Information shown =>
↓
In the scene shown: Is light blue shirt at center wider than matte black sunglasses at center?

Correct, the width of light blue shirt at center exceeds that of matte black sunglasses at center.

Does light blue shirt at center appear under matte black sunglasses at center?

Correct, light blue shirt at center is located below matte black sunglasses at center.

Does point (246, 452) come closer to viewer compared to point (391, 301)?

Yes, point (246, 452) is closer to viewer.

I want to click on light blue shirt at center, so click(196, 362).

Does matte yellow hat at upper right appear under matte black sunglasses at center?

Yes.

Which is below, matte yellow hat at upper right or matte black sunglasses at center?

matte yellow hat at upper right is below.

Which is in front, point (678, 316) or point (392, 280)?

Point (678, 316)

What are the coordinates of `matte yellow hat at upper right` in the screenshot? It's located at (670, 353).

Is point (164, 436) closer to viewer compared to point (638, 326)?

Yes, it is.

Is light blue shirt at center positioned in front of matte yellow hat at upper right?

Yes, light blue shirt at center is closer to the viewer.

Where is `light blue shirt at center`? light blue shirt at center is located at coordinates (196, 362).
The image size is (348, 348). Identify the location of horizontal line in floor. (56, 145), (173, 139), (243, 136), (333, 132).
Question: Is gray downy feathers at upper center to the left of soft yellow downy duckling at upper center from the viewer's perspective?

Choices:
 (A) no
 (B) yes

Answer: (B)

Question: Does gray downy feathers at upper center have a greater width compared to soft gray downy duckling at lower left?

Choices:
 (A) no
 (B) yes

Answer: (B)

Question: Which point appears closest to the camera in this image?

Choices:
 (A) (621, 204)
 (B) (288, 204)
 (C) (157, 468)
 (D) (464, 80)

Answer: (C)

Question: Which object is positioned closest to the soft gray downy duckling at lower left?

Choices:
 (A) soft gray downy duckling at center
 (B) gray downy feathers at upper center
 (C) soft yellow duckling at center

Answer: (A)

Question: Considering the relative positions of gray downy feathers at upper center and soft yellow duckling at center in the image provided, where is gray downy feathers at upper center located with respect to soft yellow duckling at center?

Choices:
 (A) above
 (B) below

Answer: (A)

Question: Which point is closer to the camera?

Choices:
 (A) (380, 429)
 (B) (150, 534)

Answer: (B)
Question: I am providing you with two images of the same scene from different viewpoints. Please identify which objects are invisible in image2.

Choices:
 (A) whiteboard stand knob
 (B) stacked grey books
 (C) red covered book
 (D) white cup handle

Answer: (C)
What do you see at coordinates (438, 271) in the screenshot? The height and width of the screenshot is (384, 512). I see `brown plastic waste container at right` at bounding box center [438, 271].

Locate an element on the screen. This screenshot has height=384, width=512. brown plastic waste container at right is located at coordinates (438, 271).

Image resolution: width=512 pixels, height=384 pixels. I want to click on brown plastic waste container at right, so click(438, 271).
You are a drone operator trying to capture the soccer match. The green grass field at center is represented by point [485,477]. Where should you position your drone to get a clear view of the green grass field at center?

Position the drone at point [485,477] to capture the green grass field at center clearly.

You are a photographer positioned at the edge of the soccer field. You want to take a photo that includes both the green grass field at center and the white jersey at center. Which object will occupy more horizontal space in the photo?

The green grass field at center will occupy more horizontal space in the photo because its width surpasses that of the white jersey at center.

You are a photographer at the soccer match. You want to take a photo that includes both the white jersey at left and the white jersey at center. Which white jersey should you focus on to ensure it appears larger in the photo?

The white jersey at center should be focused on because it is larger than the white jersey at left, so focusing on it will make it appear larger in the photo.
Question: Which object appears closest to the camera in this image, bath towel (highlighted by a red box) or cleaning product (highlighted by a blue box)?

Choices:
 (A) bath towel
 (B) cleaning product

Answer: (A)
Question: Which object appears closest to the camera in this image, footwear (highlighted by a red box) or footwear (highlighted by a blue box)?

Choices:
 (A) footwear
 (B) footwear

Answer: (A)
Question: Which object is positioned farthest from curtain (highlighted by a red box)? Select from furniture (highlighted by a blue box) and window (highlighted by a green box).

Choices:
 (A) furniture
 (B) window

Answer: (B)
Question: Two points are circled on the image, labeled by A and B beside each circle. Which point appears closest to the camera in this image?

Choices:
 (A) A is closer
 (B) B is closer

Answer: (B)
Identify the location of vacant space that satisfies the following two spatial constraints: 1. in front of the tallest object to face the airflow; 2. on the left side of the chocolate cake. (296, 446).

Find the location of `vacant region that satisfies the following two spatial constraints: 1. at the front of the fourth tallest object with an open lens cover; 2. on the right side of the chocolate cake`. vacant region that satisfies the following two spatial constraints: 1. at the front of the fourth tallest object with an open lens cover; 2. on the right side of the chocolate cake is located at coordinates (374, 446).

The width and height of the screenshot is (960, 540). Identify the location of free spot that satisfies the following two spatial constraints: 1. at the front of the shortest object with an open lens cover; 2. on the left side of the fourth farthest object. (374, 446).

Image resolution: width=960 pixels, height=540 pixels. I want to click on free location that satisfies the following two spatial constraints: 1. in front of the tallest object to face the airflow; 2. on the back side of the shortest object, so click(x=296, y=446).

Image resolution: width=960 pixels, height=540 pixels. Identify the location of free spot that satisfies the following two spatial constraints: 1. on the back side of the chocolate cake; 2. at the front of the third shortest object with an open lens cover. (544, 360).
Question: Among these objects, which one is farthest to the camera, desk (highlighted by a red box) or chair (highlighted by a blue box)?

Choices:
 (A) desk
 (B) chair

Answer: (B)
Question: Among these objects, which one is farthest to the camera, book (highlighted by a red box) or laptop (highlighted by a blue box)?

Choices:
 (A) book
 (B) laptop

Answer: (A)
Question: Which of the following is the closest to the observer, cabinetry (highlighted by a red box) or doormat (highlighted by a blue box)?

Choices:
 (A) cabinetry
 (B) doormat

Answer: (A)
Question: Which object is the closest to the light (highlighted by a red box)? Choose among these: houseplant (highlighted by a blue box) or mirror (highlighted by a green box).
↑
Objective => Put all of the items above into a numbered list, one line per entry, and omit the blank lines.

Exercise answer =>
1. In the scene shown: Is light blue shirt at center wider than matte black sunglasses at center?
2. Correct, the width of light blue shirt at center exceeds that of matte black sunglasses at center.
3. Does light blue shirt at center appear under matte black sunglasses at center?
4. Correct, light blue shirt at center is located below matte black sunglasses at center.
5. Does point (246, 452) come closer to viewer compared to point (391, 301)?
6. Yes, point (246, 452) is closer to viewer.
7. I want to click on light blue shirt at center, so click(196, 362).
8. Does matte yellow hat at upper right appear under matte black sunglasses at center?
9. Yes.
10. Which is below, matte yellow hat at upper right or matte black sunglasses at center?
11. matte yellow hat at upper right is below.
12. Which is in front, point (678, 316) or point (392, 280)?
13. Point (678, 316)
14. What are the coordinates of `matte yellow hat at upper right` in the screenshot? It's located at (670, 353).
15. Is point (164, 436) closer to viewer compared to point (638, 326)?
16. Yes, it is.
17. Is light blue shirt at center positioned in front of matte yellow hat at upper right?
18. Yes, light blue shirt at center is closer to the viewer.
19. Where is `light blue shirt at center`? light blue shirt at center is located at coordinates (196, 362).
20. The image size is (348, 348). Identify the location of horizontal line in floor. (56, 145), (173, 139), (243, 136), (333, 132).
21. Question: Is gray downy feathers at upper center to the left of soft yellow downy duckling at upper center from the viewer's perspective?
22. Choices:
23.  (A) no
24.  (B) yes
25. Answer: (B)
26. Question: Does gray downy feathers at upper center have a greater width compared to soft gray downy duckling at lower left?
27. Choices:
28.  (A) no
29.  (B) yes
30. Answer: (B)
31. Question: Which point appears closest to the camera in this image?
32. Choices:
33.  (A) (621, 204)
34.  (B) (288, 204)
35.  (C) (157, 468)
36.  (D) (464, 80)
37. Answer: (C)
38. Question: Which object is positioned closest to the soft gray downy duckling at lower left?
39. Choices:
40.  (A) soft gray downy duckling at center
41.  (B) gray downy feathers at upper center
42.  (C) soft yellow duckling at center
43. Answer: (A)
44. Question: Considering the relative positions of gray downy feathers at upper center and soft yellow duckling at center in the image provided, where is gray downy feathers at upper center located with respect to soft yellow duckling at center?
45. Choices:
46.  (A) above
47.  (B) below
48. Answer: (A)
49. Question: Which point is closer to the camera?
50. Choices:
51.  (A) (380, 429)
52.  (B) (150, 534)
53. Answer: (B)
54. Question: I am providing you with two images of the same scene from different viewpoints. Please identify which objects are invisible in image2.
55. Choices:
56.  (A) whiteboard stand knob
57.  (B) stacked grey books
58.  (C) red covered book
59.  (D) white cup handle
60. Answer: (C)
61. What do you see at coordinates (438, 271) in the screenshot? The height and width of the screenshot is (384, 512). I see `brown plastic waste container at right` at bounding box center [438, 271].
62. Locate an element on the screen. This screenshot has height=384, width=512. brown plastic waste container at right is located at coordinates (438, 271).
63. Image resolution: width=512 pixels, height=384 pixels. I want to click on brown plastic waste container at right, so click(438, 271).
64. You are a drone operator trying to capture the soccer match. The green grass field at center is represented by point [485,477]. Where should you position your drone to get a clear view of the green grass field at center?
65. Position the drone at point [485,477] to capture the green grass field at center clearly.
66. You are a photographer positioned at the edge of the soccer field. You want to take a photo that includes both the green grass field at center and the white jersey at center. Which object will occupy more horizontal space in the photo?
67. The green grass field at center will occupy more horizontal space in the photo because its width surpasses that of the white jersey at center.
68. You are a photographer at the soccer match. You want to take a photo that includes both the white jersey at left and the white jersey at center. Which white jersey should you focus on to ensure it appears larger in the photo?
69. The white jersey at center should be focused on because it is larger than the white jersey at left, so focusing on it will make it appear larger in the photo.
70. Question: Which object appears closest to the camera in this image, bath towel (highlighted by a red box) or cleaning product (highlighted by a blue box)?
71. Choices:
72.  (A) bath towel
73.  (B) cleaning product
74. Answer: (A)
75. Question: Which object appears closest to the camera in this image, footwear (highlighted by a red box) or footwear (highlighted by a blue box)?
76. Choices:
77.  (A) footwear
78.  (B) footwear
79. Answer: (A)
80. Question: Which object is positioned farthest from curtain (highlighted by a red box)? Select from furniture (highlighted by a blue box) and window (highlighted by a green box).
81. Choices:
82.  (A) furniture
83.  (B) window
84. Answer: (B)
85. Question: Two points are circled on the image, labeled by A and B beside each circle. Which point appears closest to the camera in this image?
86. Choices:
87.  (A) A is closer
88.  (B) B is closer
89. Answer: (B)
90. Identify the location of vacant space that satisfies the following two spatial constraints: 1. in front of the tallest object to face the airflow; 2. on the left side of the chocolate cake. (296, 446).
91. Find the location of `vacant region that satisfies the following two spatial constraints: 1. at the front of the fourth tallest object with an open lens cover; 2. on the right side of the chocolate cake`. vacant region that satisfies the following two spatial constraints: 1. at the front of the fourth tallest object with an open lens cover; 2. on the right side of the chocolate cake is located at coordinates (374, 446).
92. The width and height of the screenshot is (960, 540). Identify the location of free spot that satisfies the following two spatial constraints: 1. at the front of the shortest object with an open lens cover; 2. on the left side of the fourth farthest object. (374, 446).
93. Image resolution: width=960 pixels, height=540 pixels. I want to click on free location that satisfies the following two spatial constraints: 1. in front of the tallest object to face the airflow; 2. on the back side of the shortest object, so click(x=296, y=446).
94. Image resolution: width=960 pixels, height=540 pixels. Identify the location of free spot that satisfies the following two spatial constraints: 1. on the back side of the chocolate cake; 2. at the front of the third shortest object with an open lens cover. (544, 360).
95. Question: Among these objects, which one is farthest to the camera, desk (highlighted by a red box) or chair (highlighted by a blue box)?
96. Choices:
97.  (A) desk
98.  (B) chair
99. Answer: (B)
100. Question: Among these objects, which one is farthest to the camera, book (highlighted by a red box) or laptop (highlighted by a blue box)?
101. Choices:
102.  (A) book
103.  (B) laptop
104. Answer: (A)
105. Question: Which of the following is the closest to the observer, cabinetry (highlighted by a red box) or doormat (highlighted by a blue box)?
106. Choices:
107.  (A) cabinetry
108.  (B) doormat
109. Answer: (A)
110. Question: Which object is the closest to the light (highlighted by a red box)? Choose among these: houseplant (highlighted by a blue box) or mirror (highlighted by a green box).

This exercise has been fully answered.